- _TASK TO CARRY OUT_: Would you please transcribe the records below from the line with "R2: 220 (AMP, GND) -> none" through their final line, exactly and with no other lines?

- _SOURCE RECORDS_:
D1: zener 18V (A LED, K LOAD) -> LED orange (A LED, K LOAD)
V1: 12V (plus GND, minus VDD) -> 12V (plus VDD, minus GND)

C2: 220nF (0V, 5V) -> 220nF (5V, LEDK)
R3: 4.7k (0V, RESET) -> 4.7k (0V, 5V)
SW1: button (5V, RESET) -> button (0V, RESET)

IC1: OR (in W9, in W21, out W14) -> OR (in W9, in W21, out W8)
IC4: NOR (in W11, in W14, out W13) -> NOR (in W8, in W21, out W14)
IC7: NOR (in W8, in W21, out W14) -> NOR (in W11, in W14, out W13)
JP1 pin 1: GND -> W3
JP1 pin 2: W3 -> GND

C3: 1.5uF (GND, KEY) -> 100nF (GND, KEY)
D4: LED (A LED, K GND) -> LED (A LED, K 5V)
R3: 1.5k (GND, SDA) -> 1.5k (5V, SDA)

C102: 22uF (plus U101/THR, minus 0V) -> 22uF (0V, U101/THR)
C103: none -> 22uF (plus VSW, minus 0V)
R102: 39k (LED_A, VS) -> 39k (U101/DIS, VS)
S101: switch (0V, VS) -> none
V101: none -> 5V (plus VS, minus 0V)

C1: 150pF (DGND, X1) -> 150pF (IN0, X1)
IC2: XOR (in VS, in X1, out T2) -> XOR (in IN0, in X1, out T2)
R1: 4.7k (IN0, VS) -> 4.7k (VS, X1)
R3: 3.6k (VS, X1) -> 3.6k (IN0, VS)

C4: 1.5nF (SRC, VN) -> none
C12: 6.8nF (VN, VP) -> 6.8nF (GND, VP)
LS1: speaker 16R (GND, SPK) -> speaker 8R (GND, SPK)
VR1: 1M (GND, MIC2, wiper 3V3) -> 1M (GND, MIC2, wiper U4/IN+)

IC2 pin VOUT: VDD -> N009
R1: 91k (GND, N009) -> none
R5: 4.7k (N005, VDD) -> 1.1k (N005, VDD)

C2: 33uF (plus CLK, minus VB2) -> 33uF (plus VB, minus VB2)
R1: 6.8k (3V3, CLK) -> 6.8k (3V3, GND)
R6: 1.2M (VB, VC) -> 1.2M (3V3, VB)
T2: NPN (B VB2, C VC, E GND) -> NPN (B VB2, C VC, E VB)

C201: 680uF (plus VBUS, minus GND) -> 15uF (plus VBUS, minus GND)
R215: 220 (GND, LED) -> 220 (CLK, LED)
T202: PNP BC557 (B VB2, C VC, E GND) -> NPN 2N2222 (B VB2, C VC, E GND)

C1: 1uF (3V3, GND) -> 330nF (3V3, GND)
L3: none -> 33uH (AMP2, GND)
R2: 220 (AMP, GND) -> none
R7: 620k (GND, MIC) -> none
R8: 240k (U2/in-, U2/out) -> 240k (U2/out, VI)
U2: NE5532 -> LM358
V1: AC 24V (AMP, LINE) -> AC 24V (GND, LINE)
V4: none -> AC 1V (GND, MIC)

- _ANSWER SECTION_:
R2: 220 (AMP, GND) -> none
R7: 620k (GND, MIC) -> none
R8: 240k (U2/in-, U2/out) -> 240k (U2/out, VI)
U2: NE5532 -> LM358
V1: AC 24V (AMP, LINE) -> AC 24V (GND, LINE)
V4: none -> AC 1V (GND, MIC)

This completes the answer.